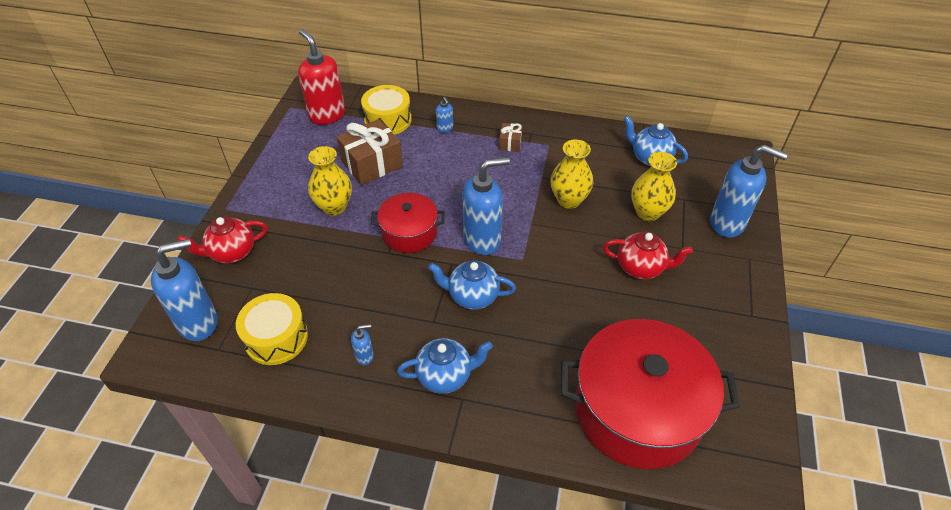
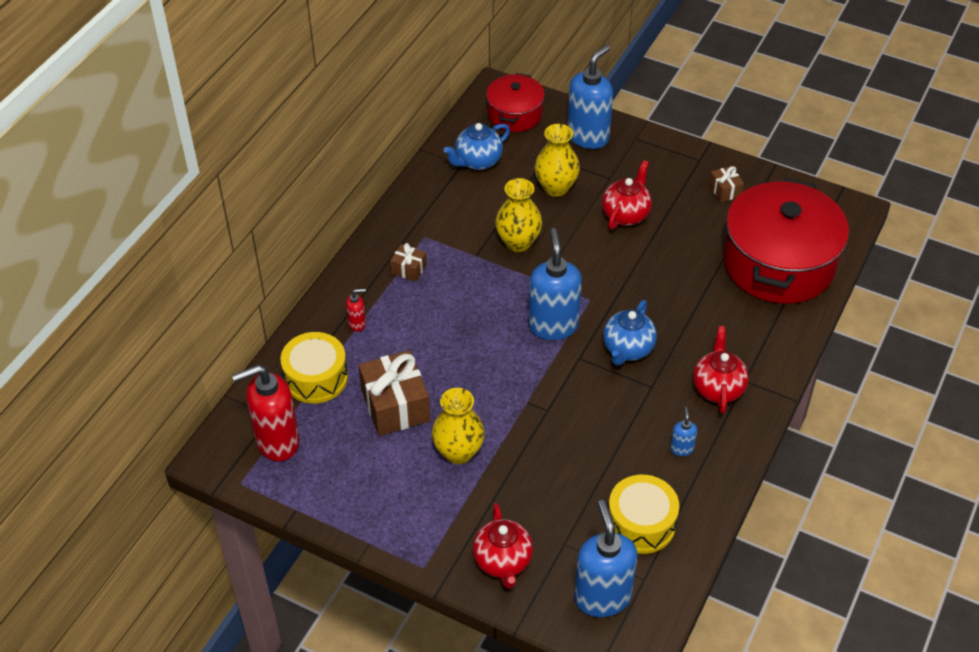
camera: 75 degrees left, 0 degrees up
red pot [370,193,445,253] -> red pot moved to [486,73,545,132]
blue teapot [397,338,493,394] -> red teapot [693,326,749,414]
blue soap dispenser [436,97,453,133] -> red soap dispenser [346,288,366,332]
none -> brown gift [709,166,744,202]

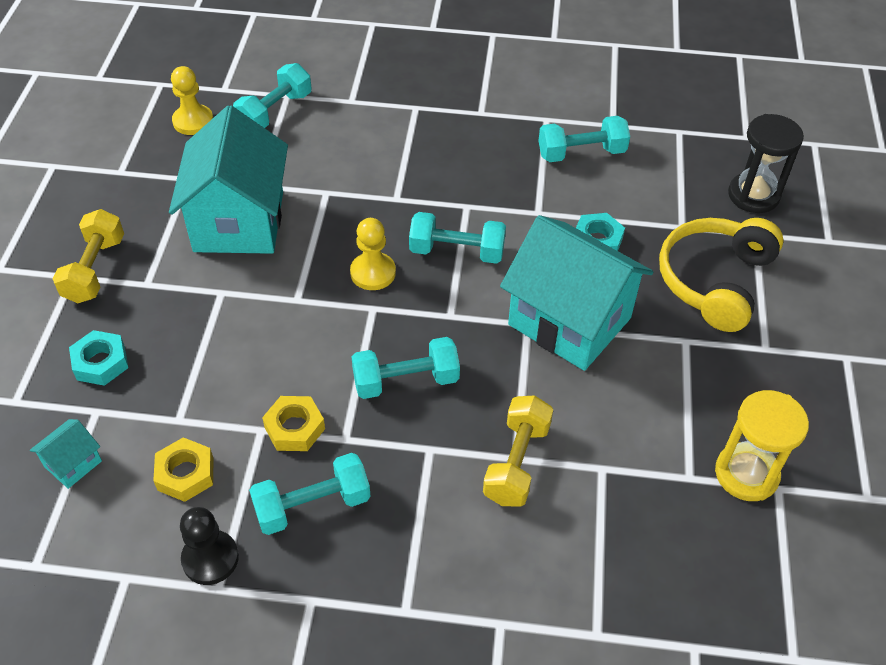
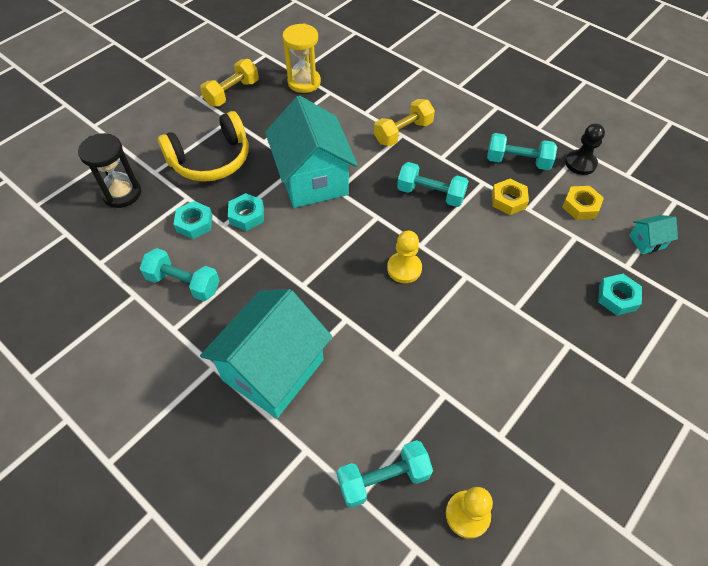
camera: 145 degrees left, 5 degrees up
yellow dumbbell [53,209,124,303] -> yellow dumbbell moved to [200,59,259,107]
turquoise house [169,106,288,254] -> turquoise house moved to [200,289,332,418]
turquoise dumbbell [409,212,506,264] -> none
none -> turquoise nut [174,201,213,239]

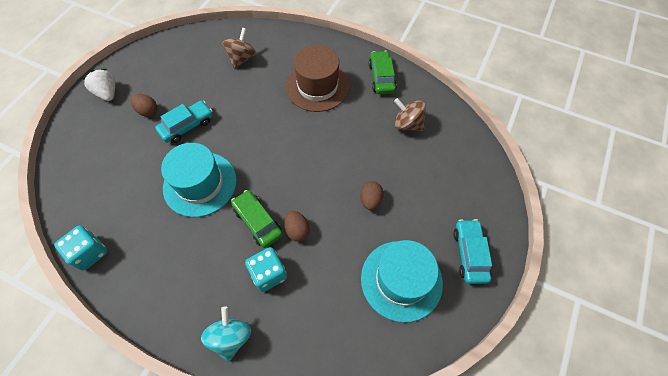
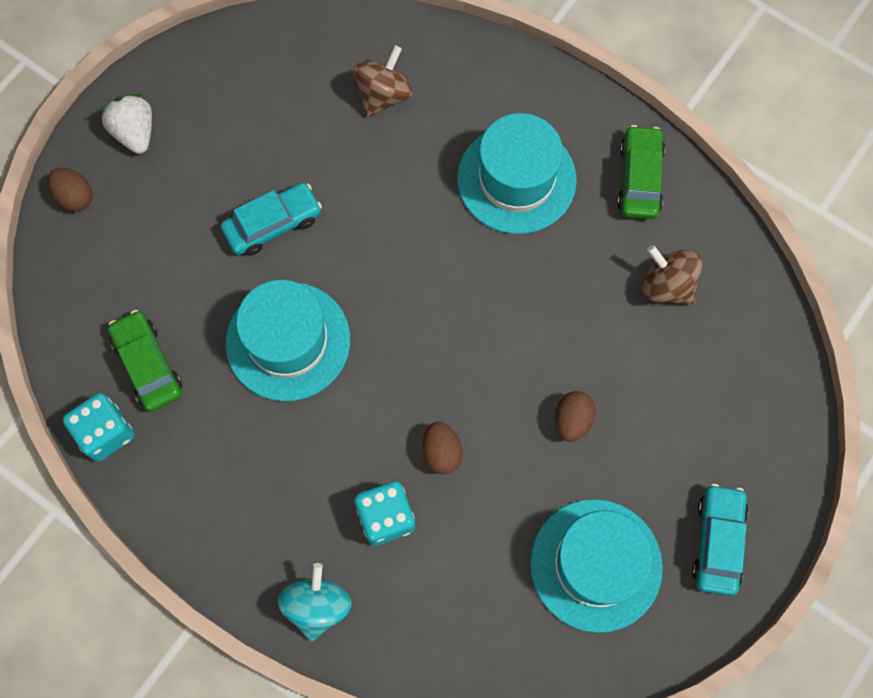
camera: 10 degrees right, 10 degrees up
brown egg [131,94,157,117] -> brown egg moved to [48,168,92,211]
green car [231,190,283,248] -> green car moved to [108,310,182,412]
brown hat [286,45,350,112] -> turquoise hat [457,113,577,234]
* * *
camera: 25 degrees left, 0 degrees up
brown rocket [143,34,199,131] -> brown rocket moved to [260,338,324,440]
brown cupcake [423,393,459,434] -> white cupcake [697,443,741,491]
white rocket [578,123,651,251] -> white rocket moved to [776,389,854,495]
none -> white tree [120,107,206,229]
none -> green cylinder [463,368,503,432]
--
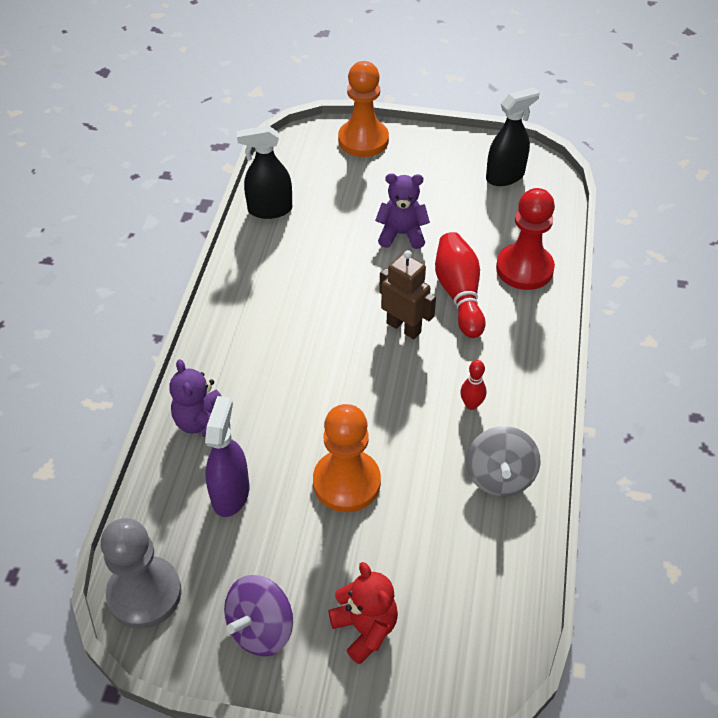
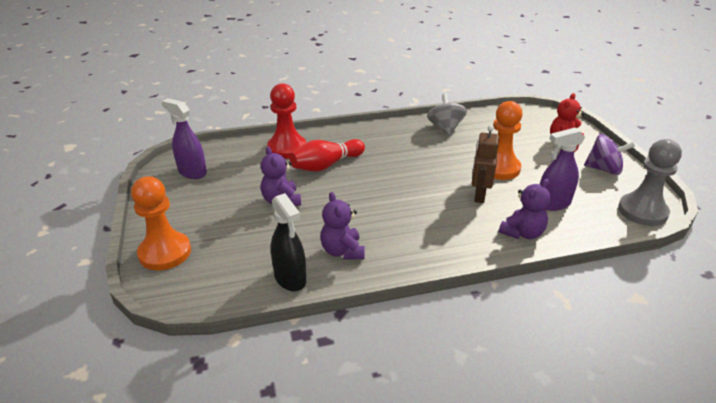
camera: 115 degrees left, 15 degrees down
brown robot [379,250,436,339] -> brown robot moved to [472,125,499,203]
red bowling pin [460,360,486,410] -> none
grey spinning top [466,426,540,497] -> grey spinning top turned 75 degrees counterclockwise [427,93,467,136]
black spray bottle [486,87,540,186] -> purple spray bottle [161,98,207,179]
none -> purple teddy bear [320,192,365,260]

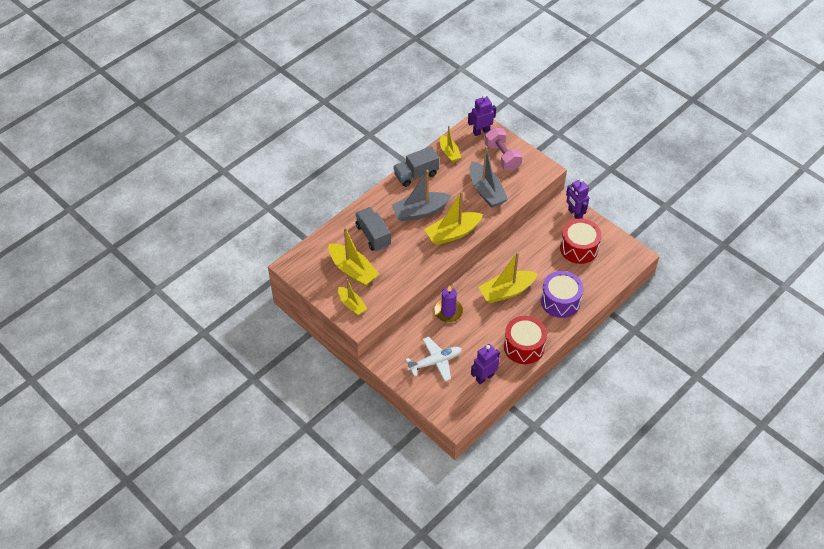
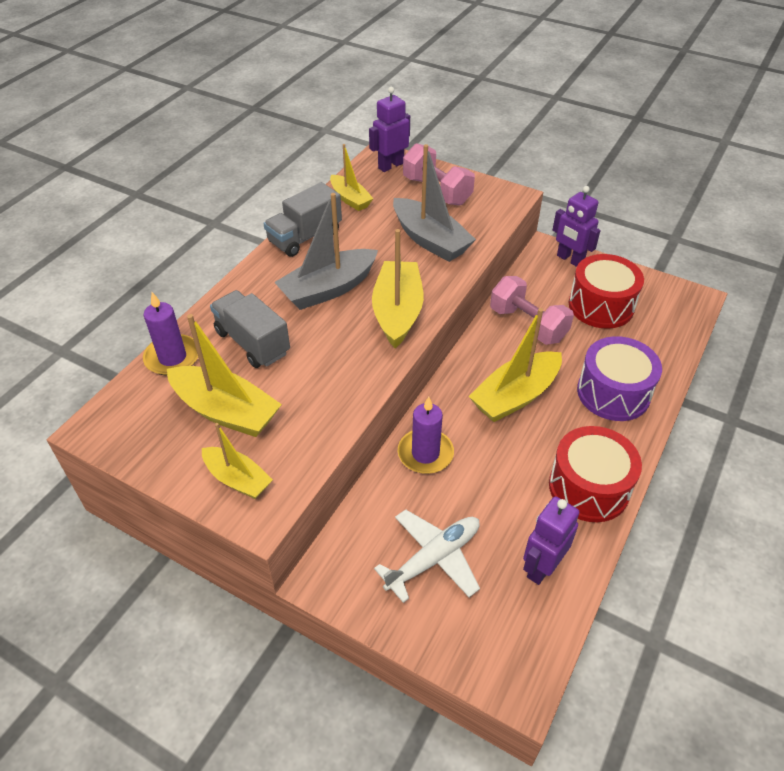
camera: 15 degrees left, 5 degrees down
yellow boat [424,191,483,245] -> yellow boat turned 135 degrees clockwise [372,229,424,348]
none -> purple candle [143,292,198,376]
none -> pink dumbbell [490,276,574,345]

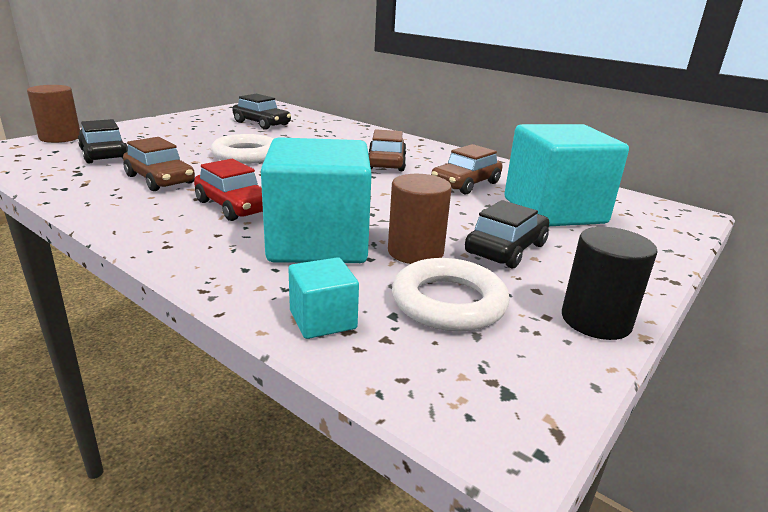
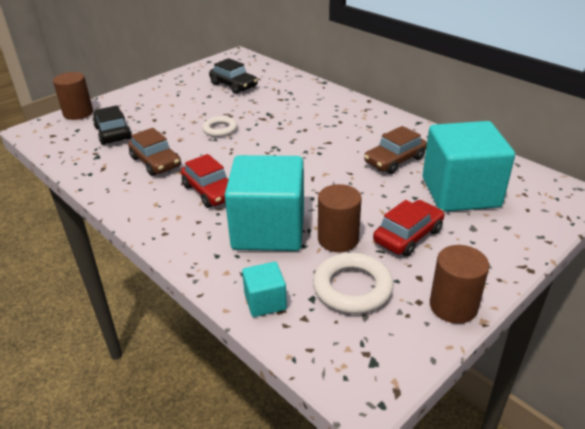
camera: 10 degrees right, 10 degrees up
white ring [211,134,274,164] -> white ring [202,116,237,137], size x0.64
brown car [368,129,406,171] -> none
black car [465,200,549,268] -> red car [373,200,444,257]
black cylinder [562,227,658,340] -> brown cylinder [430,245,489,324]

**WHAT TO WORK ON**
Please repeat the lines of the material above exactly, starting with the line that contains "none -> brown gift [709,166,744,202]" and ending with the line that contains "brown hat [286,45,350,112]". Leave the pictures out.

**RESPONSE BELOW**
none -> brown gift [709,166,744,202]

camera: 145 degrees left, 5 degrees up
yellow dumbbell [53,209,124,303] -> yellow dumbbell moved to [200,59,259,107]
turquoise house [169,106,288,254] -> turquoise house moved to [200,289,332,418]
turquoise dumbbell [409,212,506,264] -> none
none -> turquoise nut [174,201,213,239]

camera: 10 degrees right, 10 degrees up
brown egg [131,94,157,117] -> brown egg moved to [48,168,92,211]
green car [231,190,283,248] -> green car moved to [108,310,182,412]
brown hat [286,45,350,112] -> turquoise hat [457,113,577,234]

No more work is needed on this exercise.